* start Records to use *

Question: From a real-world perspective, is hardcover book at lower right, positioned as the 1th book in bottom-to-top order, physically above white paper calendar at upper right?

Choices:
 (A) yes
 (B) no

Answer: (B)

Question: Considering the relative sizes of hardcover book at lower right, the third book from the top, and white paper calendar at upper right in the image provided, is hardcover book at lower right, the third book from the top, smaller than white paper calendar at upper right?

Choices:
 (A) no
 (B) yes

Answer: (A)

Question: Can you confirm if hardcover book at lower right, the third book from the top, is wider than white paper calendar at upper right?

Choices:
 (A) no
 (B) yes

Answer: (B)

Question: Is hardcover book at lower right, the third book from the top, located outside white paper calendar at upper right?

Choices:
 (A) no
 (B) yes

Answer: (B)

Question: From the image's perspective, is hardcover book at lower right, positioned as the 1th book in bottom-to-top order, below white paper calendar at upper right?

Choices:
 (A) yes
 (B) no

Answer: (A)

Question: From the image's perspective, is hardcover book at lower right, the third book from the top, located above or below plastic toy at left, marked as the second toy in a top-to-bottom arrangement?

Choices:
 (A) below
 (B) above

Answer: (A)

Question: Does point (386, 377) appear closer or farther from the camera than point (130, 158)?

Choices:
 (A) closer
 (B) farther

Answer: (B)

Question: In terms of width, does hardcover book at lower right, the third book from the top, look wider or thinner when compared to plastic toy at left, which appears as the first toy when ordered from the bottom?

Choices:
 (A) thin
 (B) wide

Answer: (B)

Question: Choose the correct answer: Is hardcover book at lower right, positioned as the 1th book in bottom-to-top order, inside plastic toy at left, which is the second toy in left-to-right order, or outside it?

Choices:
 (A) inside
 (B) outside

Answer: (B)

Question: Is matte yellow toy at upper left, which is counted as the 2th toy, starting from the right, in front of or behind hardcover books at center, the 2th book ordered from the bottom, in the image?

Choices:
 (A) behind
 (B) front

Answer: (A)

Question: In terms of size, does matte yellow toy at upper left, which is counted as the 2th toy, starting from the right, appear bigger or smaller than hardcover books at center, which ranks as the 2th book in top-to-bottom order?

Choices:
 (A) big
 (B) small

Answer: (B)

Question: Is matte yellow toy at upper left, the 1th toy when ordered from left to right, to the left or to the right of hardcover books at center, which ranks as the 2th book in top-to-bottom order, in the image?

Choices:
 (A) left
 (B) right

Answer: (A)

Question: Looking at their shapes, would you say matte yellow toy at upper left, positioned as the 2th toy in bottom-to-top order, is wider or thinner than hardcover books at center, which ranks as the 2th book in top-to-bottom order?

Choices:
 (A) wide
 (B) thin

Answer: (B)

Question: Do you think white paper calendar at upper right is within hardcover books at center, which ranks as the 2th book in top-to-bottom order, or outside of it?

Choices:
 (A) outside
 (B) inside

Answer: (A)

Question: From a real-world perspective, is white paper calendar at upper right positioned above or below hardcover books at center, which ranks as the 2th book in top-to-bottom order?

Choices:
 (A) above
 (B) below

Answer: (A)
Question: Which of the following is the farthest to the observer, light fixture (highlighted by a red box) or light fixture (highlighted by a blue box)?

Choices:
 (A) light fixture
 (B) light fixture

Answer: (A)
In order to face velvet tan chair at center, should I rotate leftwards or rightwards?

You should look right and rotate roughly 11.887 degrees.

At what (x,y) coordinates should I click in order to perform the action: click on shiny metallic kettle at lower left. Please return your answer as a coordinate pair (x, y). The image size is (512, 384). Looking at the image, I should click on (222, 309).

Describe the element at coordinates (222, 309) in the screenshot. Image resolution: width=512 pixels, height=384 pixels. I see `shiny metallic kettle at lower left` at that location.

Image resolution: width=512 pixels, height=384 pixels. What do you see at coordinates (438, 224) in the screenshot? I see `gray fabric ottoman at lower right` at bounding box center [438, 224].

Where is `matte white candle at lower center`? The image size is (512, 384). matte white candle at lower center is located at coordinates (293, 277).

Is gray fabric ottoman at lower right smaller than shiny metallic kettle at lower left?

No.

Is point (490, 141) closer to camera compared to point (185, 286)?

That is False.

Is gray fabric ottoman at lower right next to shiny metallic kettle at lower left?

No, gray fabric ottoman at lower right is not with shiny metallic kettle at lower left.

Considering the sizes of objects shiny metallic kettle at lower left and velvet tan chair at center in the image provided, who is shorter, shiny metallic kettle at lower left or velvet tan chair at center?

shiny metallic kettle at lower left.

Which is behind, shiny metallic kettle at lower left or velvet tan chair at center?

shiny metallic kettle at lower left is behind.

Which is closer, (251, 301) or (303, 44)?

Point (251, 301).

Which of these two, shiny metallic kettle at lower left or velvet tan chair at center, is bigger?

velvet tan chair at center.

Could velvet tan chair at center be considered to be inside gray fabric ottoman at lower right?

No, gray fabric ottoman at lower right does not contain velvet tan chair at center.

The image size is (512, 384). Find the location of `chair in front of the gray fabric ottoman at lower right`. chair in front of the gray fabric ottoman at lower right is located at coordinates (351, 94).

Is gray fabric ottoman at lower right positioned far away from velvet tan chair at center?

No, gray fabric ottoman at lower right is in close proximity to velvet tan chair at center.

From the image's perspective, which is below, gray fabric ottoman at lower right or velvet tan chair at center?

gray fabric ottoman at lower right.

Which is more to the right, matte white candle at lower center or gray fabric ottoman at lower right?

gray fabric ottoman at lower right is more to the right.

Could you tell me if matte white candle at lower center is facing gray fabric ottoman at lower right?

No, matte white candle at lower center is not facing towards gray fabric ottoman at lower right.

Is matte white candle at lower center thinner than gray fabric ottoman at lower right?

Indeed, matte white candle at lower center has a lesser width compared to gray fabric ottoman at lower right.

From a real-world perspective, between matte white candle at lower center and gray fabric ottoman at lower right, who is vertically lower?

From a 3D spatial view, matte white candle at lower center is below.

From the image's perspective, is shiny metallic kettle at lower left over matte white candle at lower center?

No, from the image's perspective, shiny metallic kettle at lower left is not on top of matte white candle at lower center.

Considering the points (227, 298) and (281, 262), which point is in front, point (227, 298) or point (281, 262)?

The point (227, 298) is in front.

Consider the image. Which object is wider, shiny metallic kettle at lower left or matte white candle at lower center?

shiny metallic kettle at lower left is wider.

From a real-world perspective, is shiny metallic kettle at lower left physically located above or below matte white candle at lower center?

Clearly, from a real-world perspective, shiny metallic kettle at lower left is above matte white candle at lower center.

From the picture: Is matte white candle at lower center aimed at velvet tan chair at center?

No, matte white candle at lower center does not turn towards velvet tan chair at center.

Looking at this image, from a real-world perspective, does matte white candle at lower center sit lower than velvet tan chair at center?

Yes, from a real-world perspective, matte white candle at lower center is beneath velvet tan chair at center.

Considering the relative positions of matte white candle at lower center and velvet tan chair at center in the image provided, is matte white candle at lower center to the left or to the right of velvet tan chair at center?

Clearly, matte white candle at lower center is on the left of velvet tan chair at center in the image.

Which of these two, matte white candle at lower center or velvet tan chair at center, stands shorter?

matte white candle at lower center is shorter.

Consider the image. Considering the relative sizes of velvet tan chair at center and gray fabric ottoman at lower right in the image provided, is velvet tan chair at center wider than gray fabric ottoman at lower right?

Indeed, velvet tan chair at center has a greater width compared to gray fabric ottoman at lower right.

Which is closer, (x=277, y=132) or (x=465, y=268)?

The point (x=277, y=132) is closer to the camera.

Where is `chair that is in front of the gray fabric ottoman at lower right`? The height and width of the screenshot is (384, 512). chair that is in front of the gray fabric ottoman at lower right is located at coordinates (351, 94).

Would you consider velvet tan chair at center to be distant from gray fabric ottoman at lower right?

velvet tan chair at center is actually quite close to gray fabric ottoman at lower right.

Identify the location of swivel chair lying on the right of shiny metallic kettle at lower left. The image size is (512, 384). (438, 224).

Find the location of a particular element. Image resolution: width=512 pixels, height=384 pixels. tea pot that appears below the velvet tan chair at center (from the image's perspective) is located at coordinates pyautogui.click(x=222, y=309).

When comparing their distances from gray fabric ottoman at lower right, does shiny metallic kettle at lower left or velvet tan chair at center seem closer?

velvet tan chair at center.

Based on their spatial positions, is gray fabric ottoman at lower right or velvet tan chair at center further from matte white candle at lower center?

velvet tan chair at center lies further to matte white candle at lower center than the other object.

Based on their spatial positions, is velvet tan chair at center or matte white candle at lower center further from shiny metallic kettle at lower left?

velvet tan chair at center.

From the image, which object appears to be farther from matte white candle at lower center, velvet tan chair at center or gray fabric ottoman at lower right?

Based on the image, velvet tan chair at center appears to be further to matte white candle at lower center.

* end Records to use *

Give the lines as a JSON list of strings, one string per line, leaving out blank lines. Start with the first line of the records and stop after the line that contains "a top-to-bottom arrangement?".

[
  "Question: From a real-world perspective, is hardcover book at lower right, positioned as the 1th book in bottom-to-top order, physically above white paper calendar at upper right?",
  "Choices:",
  " (A) yes",
  " (B) no",
  "Answer: (B)",
  "Question: Considering the relative sizes of hardcover book at lower right, the third book from the top, and white paper calendar at upper right in the image provided, is hardcover book at lower right, the third book from the top, smaller than white paper calendar at upper right?",
  "Choices:",
  " (A) no",
  " (B) yes",
  "Answer: (A)",
  "Question: Can you confirm if hardcover book at lower right, the third book from the top, is wider than white paper calendar at upper right?",
  "Choices:",
  " (A) no",
  " (B) yes",
  "Answer: (B)",
  "Question: Is hardcover book at lower right, the third book from the top, located outside white paper calendar at upper right?",
  "Choices:",
  " (A) no",
  " (B) yes",
  "Answer: (B)",
  "Question: From the image's perspective, is hardcover book at lower right, positioned as the 1th book in bottom-to-top order, below white paper calendar at upper right?",
  "Choices:",
  " (A) yes",
  " (B) no",
  "Answer: (A)",
  "Question: From the image's perspective, is hardcover book at lower right, the third book from the top, located above or below plastic toy at left, marked as the second toy in a top-to-bottom arrangement?"
]